* _TASK ITEM_
When you repeat the entries below, please keep them exact and leave out the pictures.

□ □ □ □ □

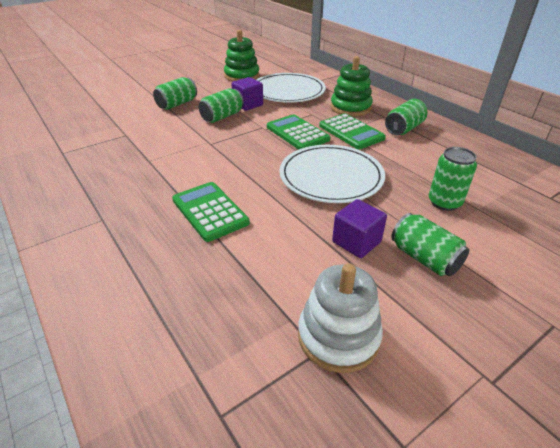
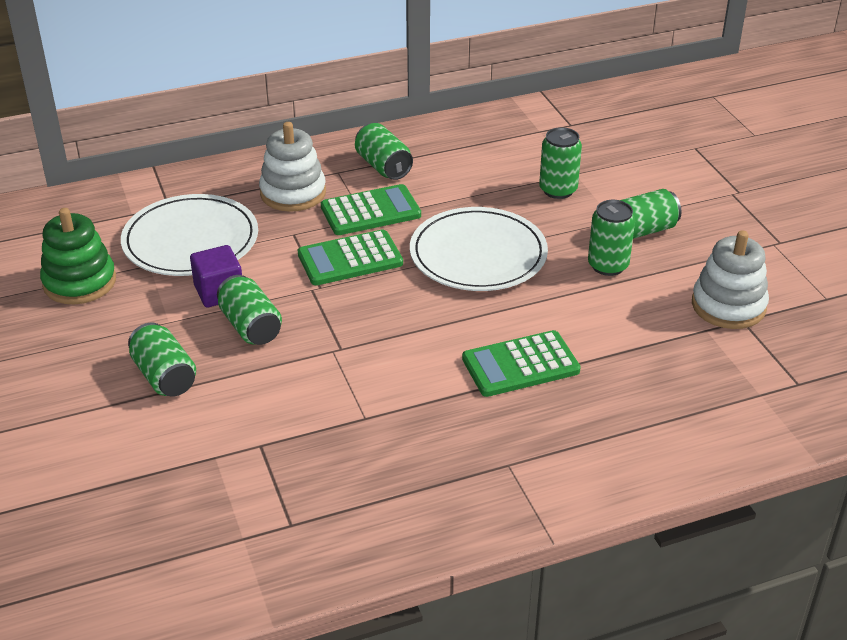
camera: 75 degrees left, 0 degrees up
(350, 107) = (293, 193): green stacking toy -> white stacking toy
(356, 242) = (608, 265): purple cube -> green can

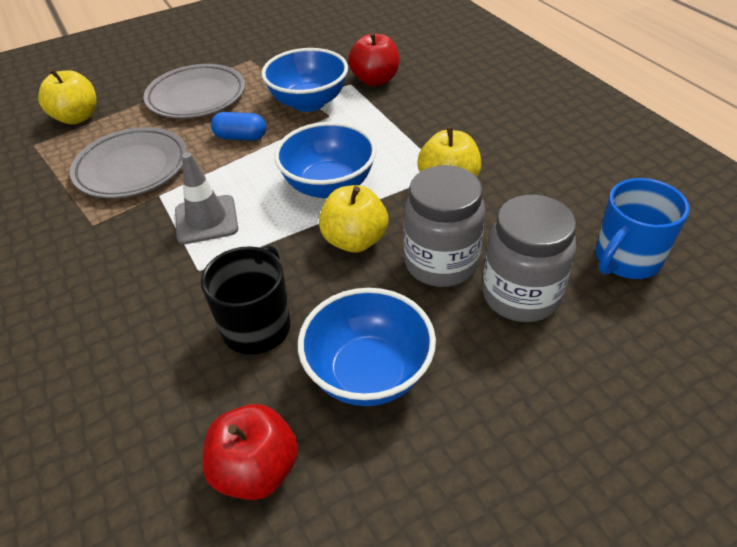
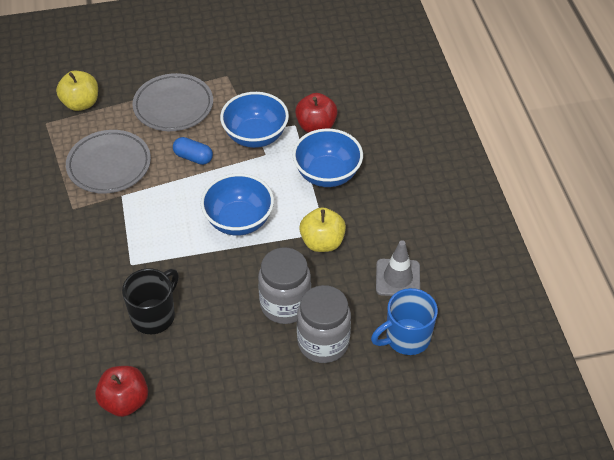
camera: 15 degrees right, 5 degrees up
(206, 220) = (147, 226): grey traffic cone -> grey traffic cone (398, 278)
(355, 240) = (237, 271): yellow apple -> none
(368, 373) = (207, 365): blue bowl -> blue bowl (327, 174)

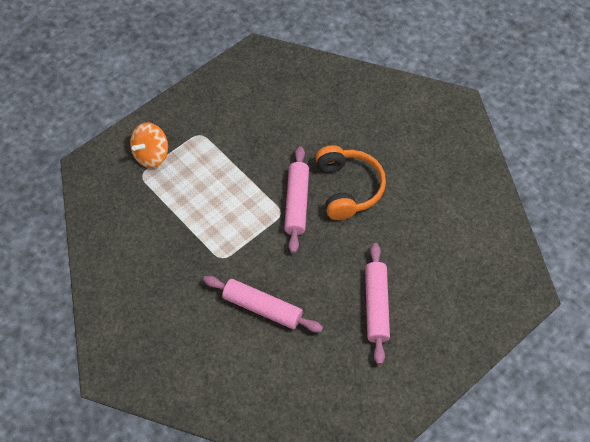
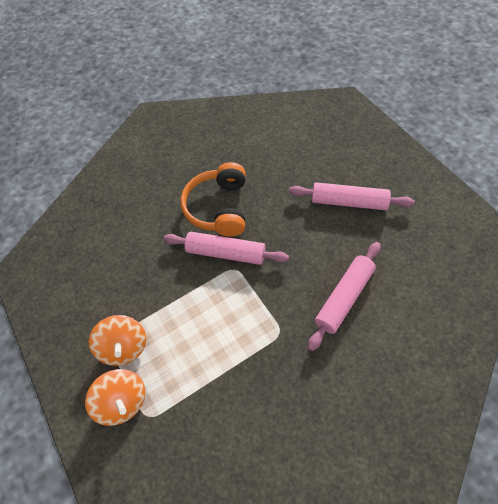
camera: 75 degrees left, 0 degrees up
(196, 145) = (124, 347): none -> orange spinning top
(348, 188) = (219, 208): orange headphones -> orange headphones turned 90 degrees counterclockwise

□ □ □ □ □

* _ANSWER SECTION_
camera: 75 degrees left, 0 degrees up
(350, 107) = (293, 193): green stacking toy -> white stacking toy
(356, 242) = (608, 265): purple cube -> green can

camera: 15 degrees right, 5 degrees up
(206, 220) = (147, 226): grey traffic cone -> grey traffic cone (398, 278)
(355, 240) = (237, 271): yellow apple -> none
(368, 373) = (207, 365): blue bowl -> blue bowl (327, 174)

camera: 75 degrees left, 0 degrees up
(196, 145) = (124, 347): none -> orange spinning top
(348, 188) = (219, 208): orange headphones -> orange headphones turned 90 degrees counterclockwise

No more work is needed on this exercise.